- _What is being asked_
Give back only the lines in the records below from the one with "C109: 3.3nF (N004, N007)" to the one with "R115: 1k (COM, N006) -> 680 (COM, N006)", both inclusive, word for word.

- _Material provided_

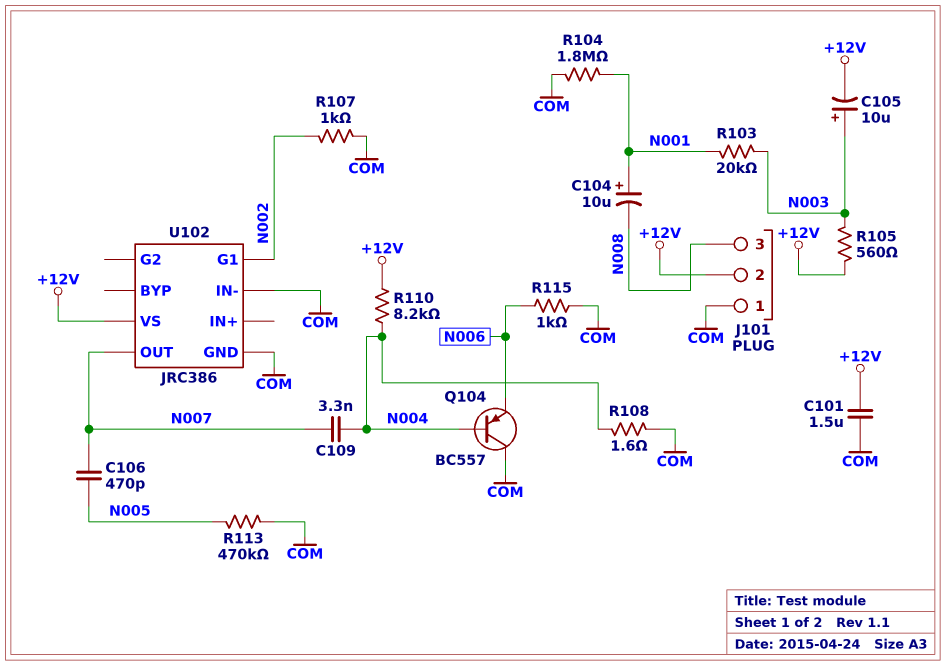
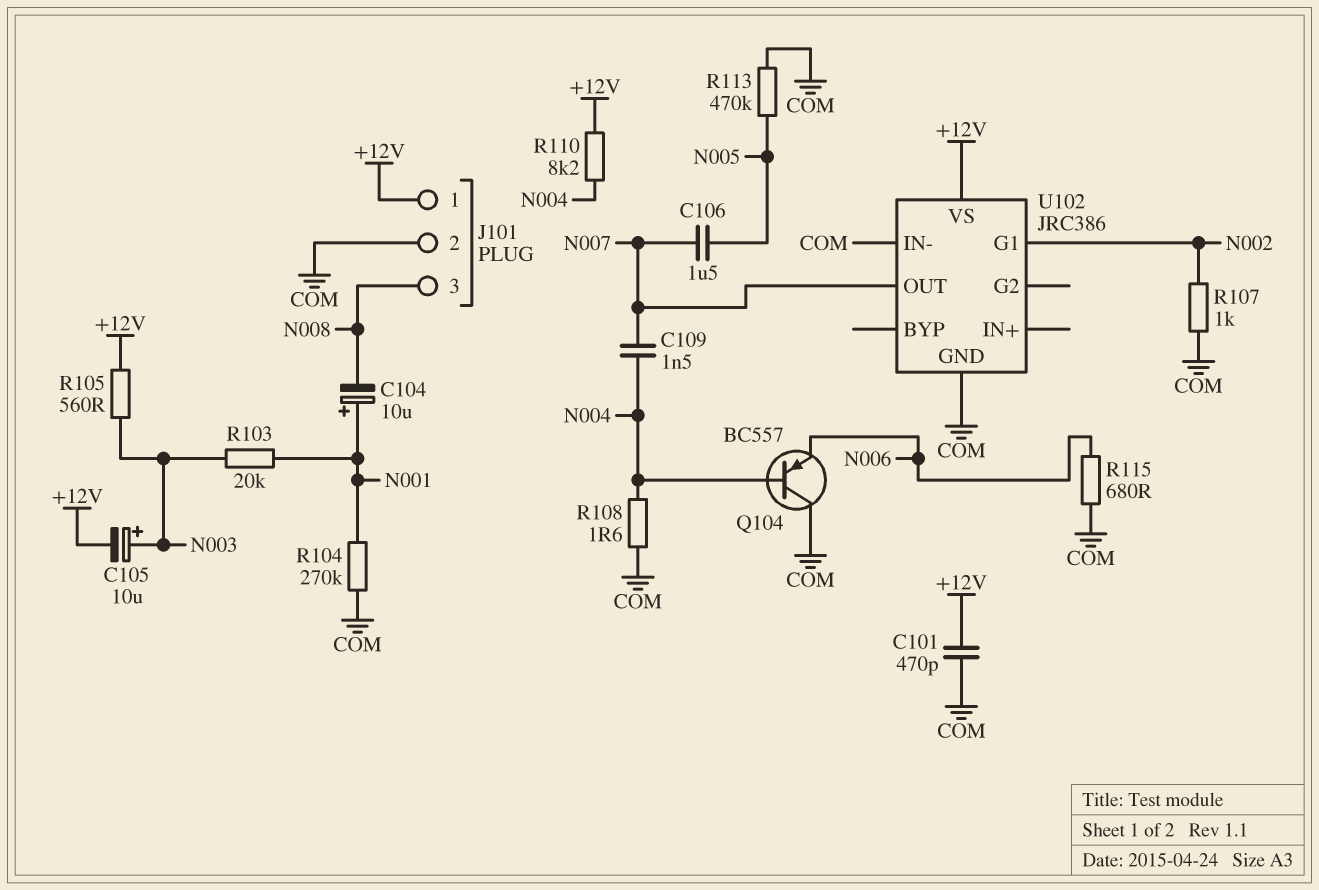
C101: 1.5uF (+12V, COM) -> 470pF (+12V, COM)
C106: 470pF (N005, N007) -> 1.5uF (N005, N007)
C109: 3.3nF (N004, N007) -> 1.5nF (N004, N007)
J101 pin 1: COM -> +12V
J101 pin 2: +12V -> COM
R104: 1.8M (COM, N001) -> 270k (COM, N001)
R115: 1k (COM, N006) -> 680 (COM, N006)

--

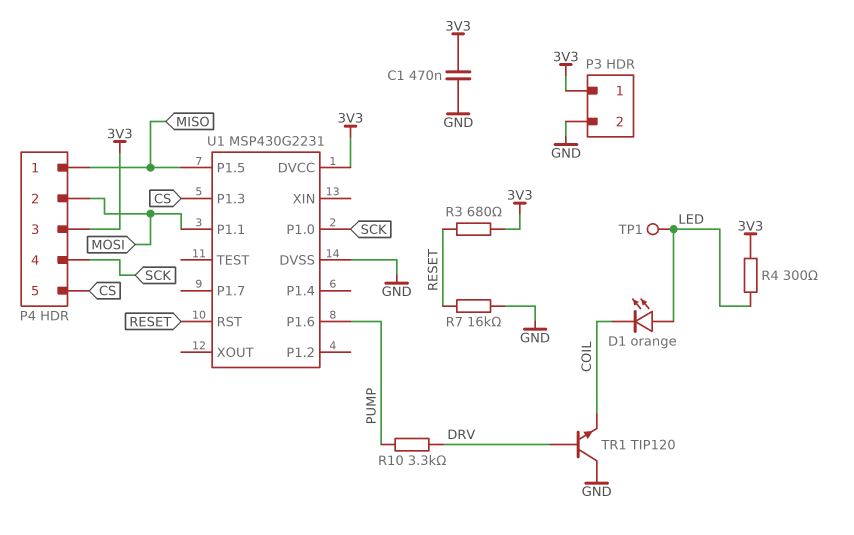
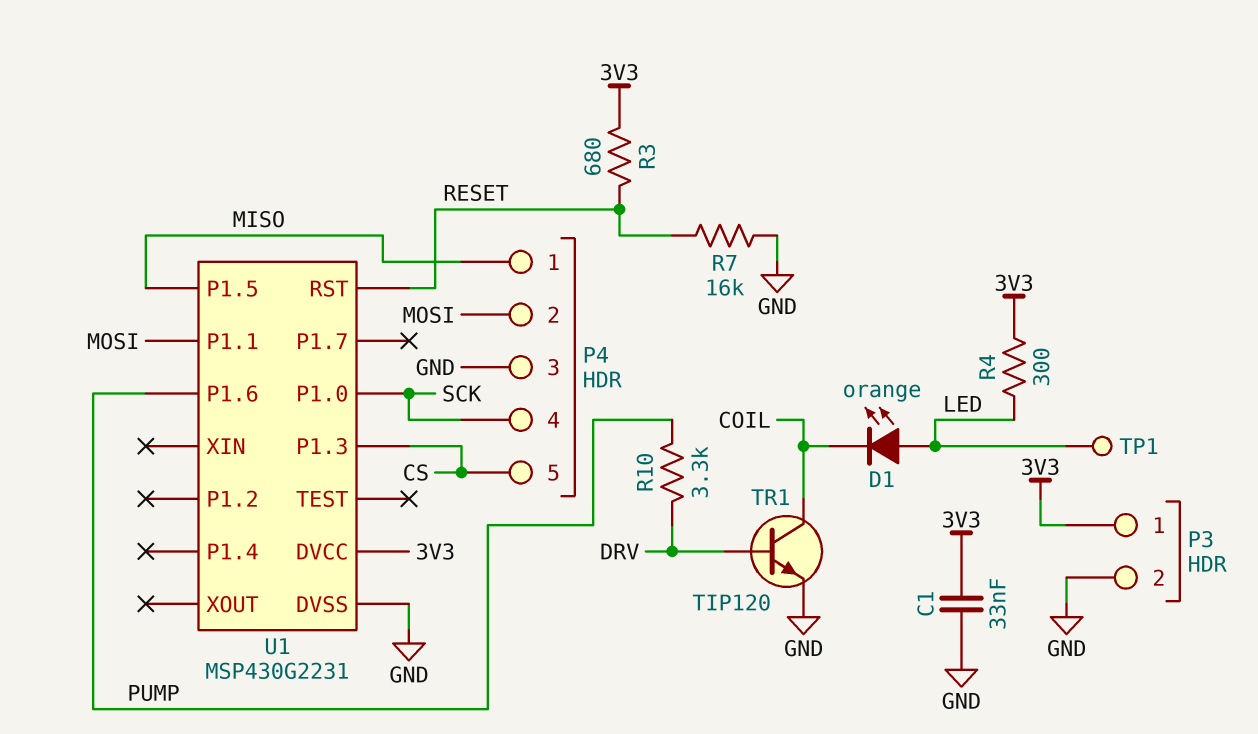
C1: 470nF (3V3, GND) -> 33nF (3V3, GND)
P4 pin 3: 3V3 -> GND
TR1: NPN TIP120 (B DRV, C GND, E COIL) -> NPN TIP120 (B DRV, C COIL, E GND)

- _Answer box_
C109: 3.3nF (N004, N007) -> 1.5nF (N004, N007)
J101 pin 1: COM -> +12V
J101 pin 2: +12V -> COM
R104: 1.8M (COM, N001) -> 270k (COM, N001)
R115: 1k (COM, N006) -> 680 (COM, N006)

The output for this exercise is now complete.